### Exercise instructions
Only the lines from the line with "yellow cone A1 level 1 -> none" through the end of the records belong in your reply, copied exactly, with every picture left out.

### Given records
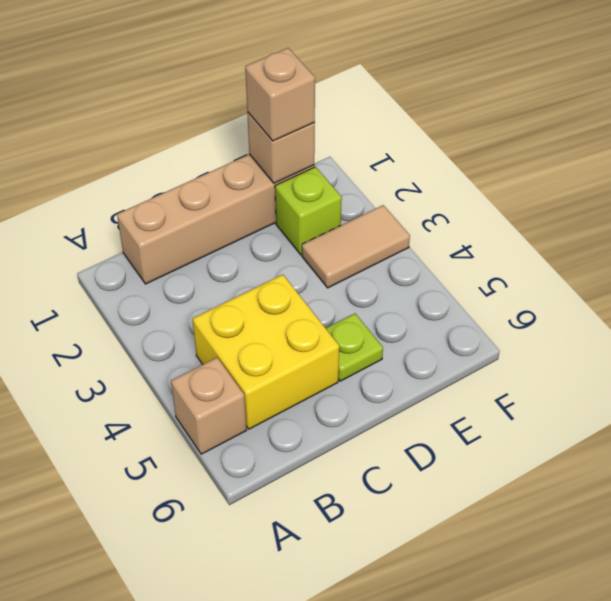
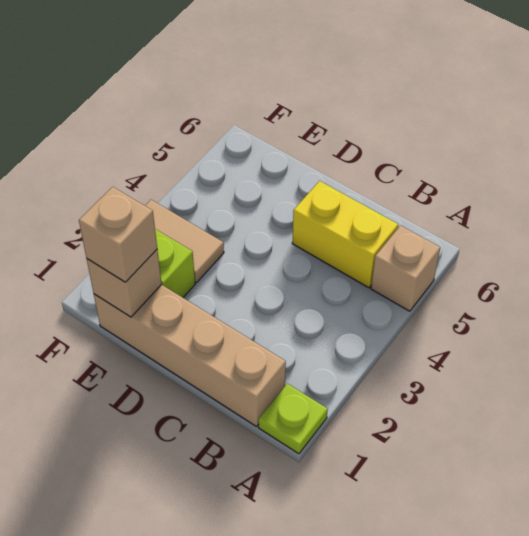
yellow brick B4:C5 level 1 -> yellow brick B5:C5 level 1
lime plate D5 level 1 -> lime plate A1 level 1

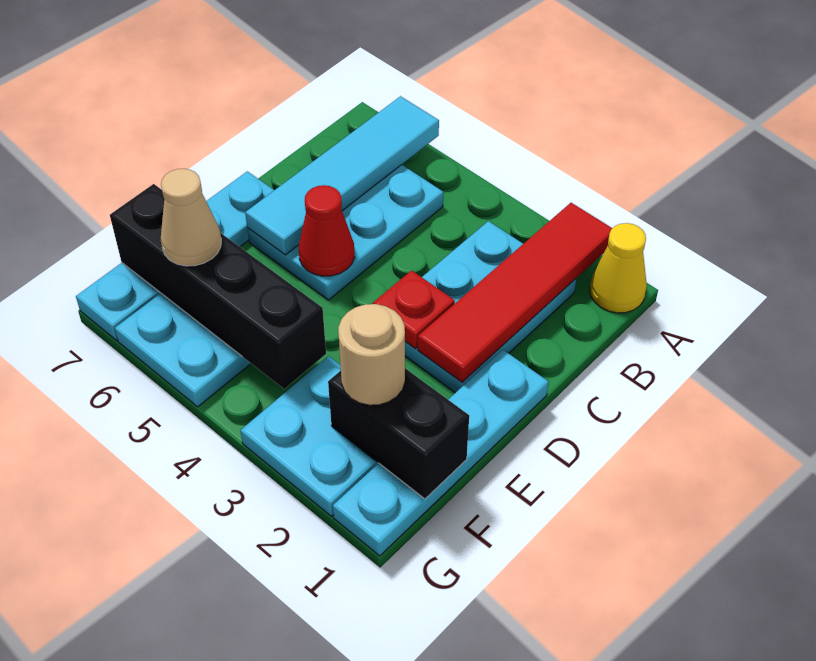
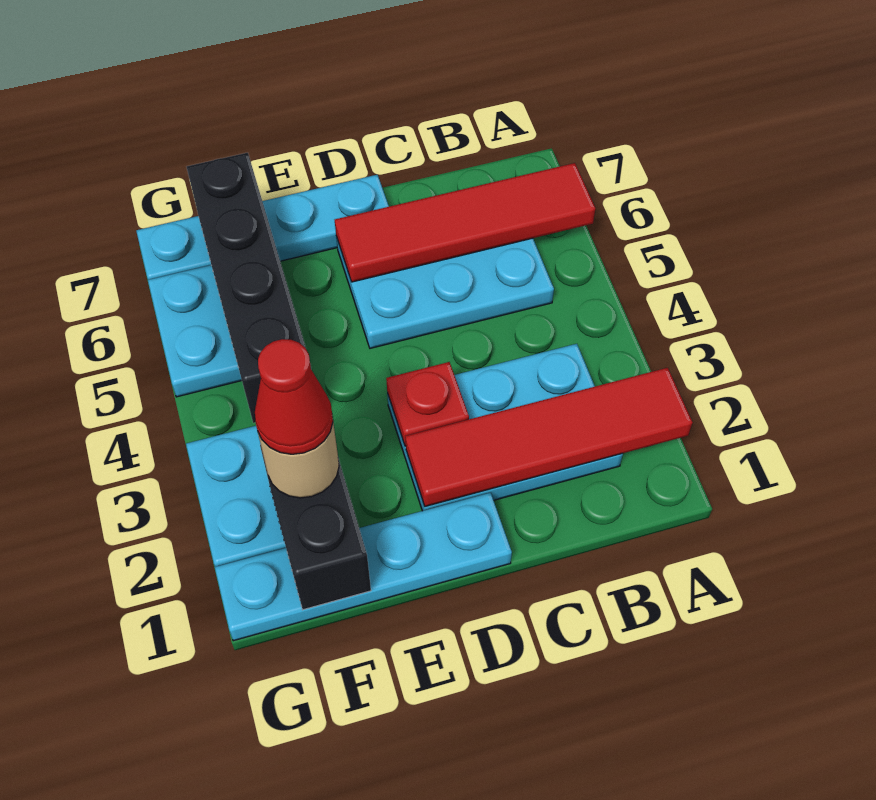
yellow cone A1 level 1 -> none
cyan tile A6:D6 level 2 -> red tile A6:D6 level 2
red cone D5 level 2 -> red cone F2 level 4
tan cone F6 level 3 -> none

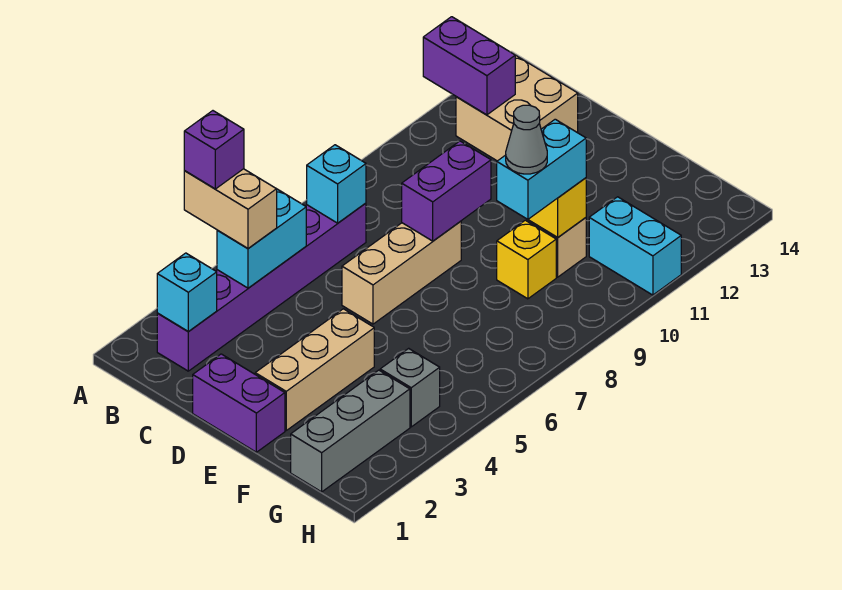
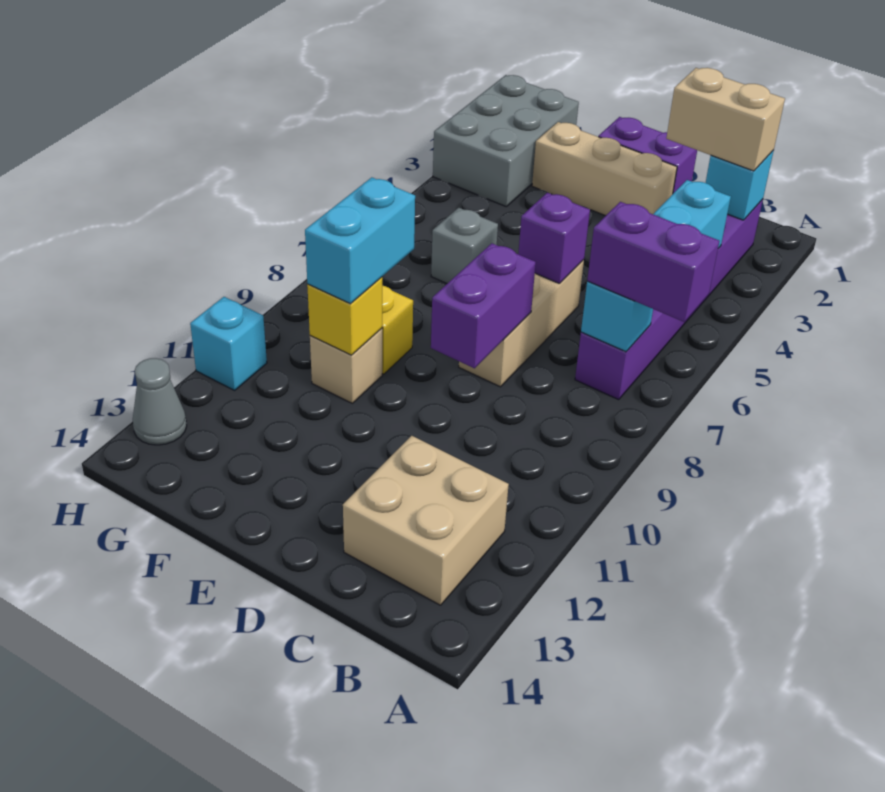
tan brick A4:B4 level 3 -> tan brick B2:C2 level 3
purple brick A4 level 4 -> purple brick D6 level 2
purple brick A12:B12 level 2 -> purple brick A7:B7 level 3
tan brick E2:E4 level 1 -> tan brick D2:F2 level 1
grey cone F9 level 4 -> grey cone H13 level 1
grey brick G1:G3 level 1 -> grey brick G1:H3 level 1
grey brick G4 level 1 -> grey brick F6 level 1
cyan brick G11:H11 level 1 -> cyan brick H11 level 1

### Finished exercise
yellow cone A1 level 1 -> none
cyan tile A6:D6 level 2 -> red tile A6:D6 level 2
red cone D5 level 2 -> red cone F2 level 4
tan cone F6 level 3 -> none

tan brick A4:B4 level 3 -> tan brick B2:C2 level 3
purple brick A4 level 4 -> purple brick D6 level 2
purple brick A12:B12 level 2 -> purple brick A7:B7 level 3
tan brick E2:E4 level 1 -> tan brick D2:F2 level 1
grey cone F9 level 4 -> grey cone H13 level 1
grey brick G1:G3 level 1 -> grey brick G1:H3 level 1
grey brick G4 level 1 -> grey brick F6 level 1
cyan brick G11:H11 level 1 -> cyan brick H11 level 1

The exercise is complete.